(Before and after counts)

'''

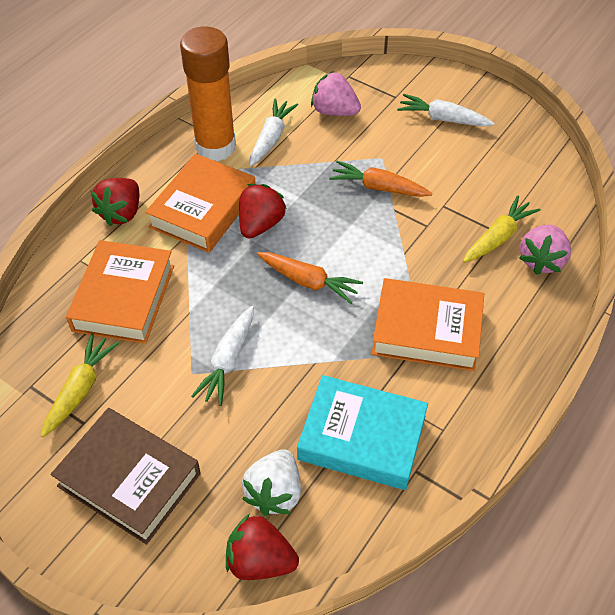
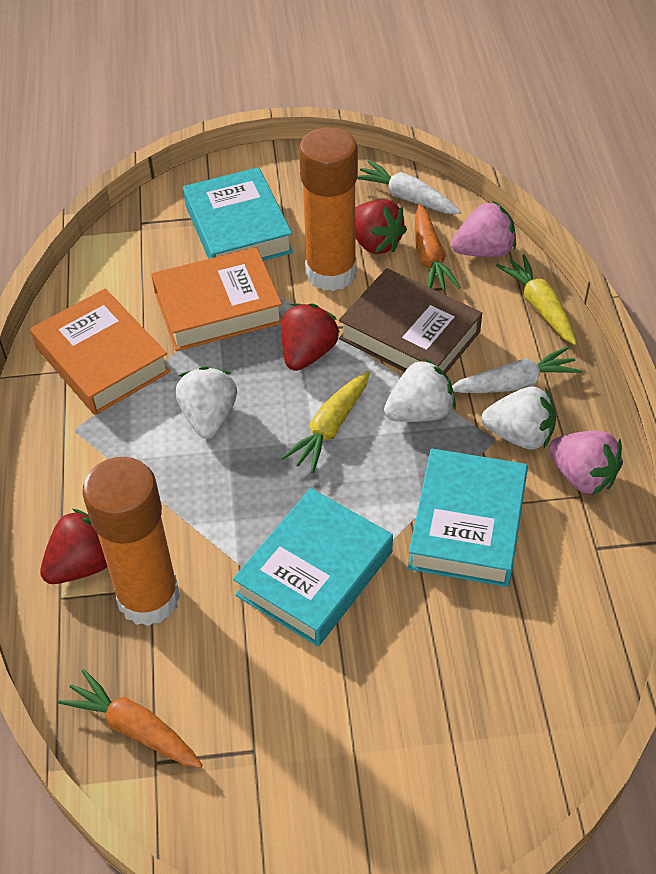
orange book: 3 -> 2
orange glue stick: 1 -> 2
turquoise book: 1 -> 3
white carrot: 3 -> 2
white strawberry: 1 -> 3

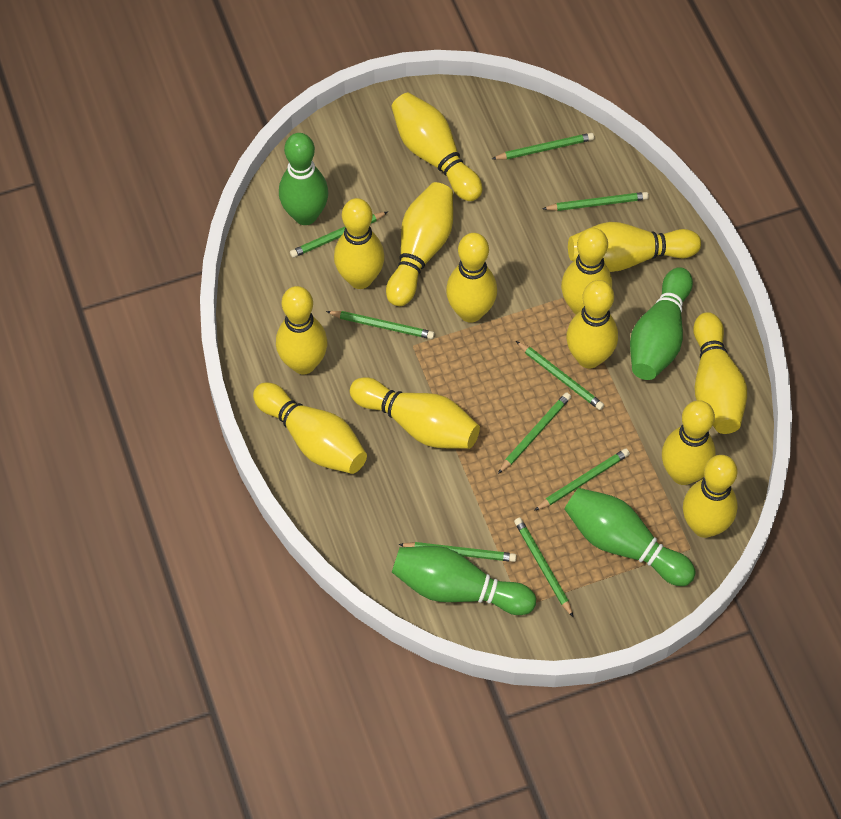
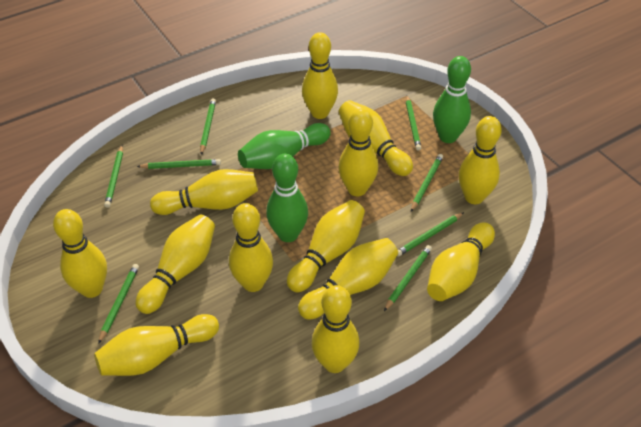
green bowling pin: 4 -> 3
green pencil: 9 -> 8

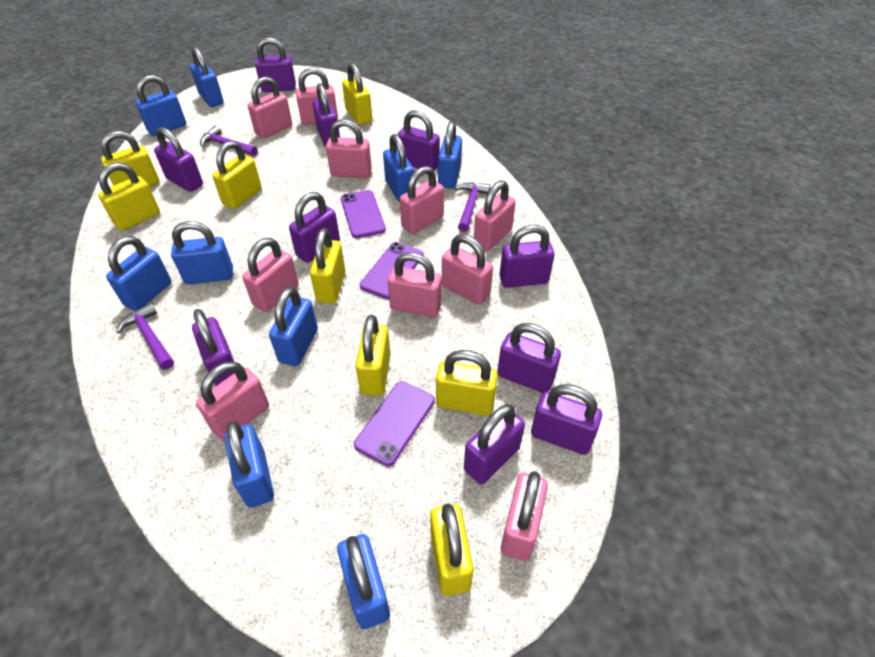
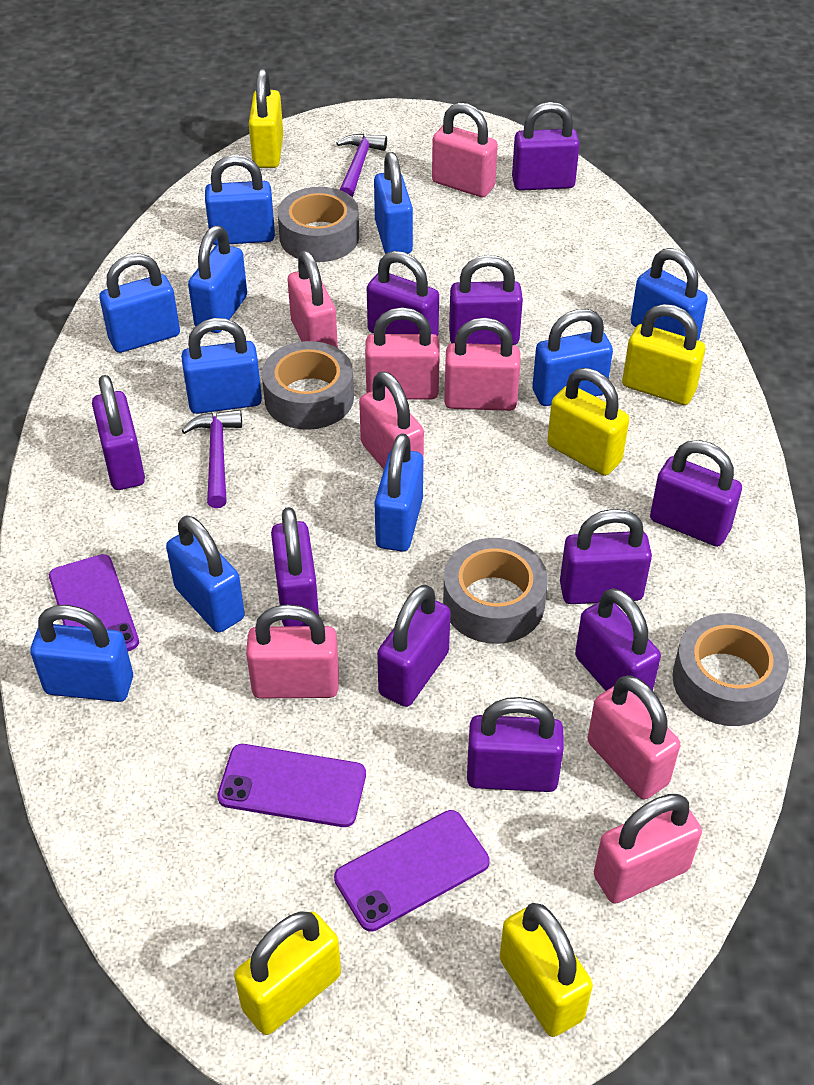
blue padlock: 9 -> 10
grey tape: 0 -> 4
pink padlock: 10 -> 8
purple hammer: 3 -> 2
yellow padlock: 8 -> 5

'''

* [Job item]:
Retype only the lines from the one with "orange glue stick: 1 -> 2" through the final line of the entries, please, and keep the pictures out.

* [Problem solution]:
orange glue stick: 1 -> 2
turquoise book: 1 -> 3
white carrot: 3 -> 2
white strawberry: 1 -> 3

green bowling pin: 4 -> 3
green pencil: 9 -> 8

blue padlock: 9 -> 10
grey tape: 0 -> 4
pink padlock: 10 -> 8
purple hammer: 3 -> 2
yellow padlock: 8 -> 5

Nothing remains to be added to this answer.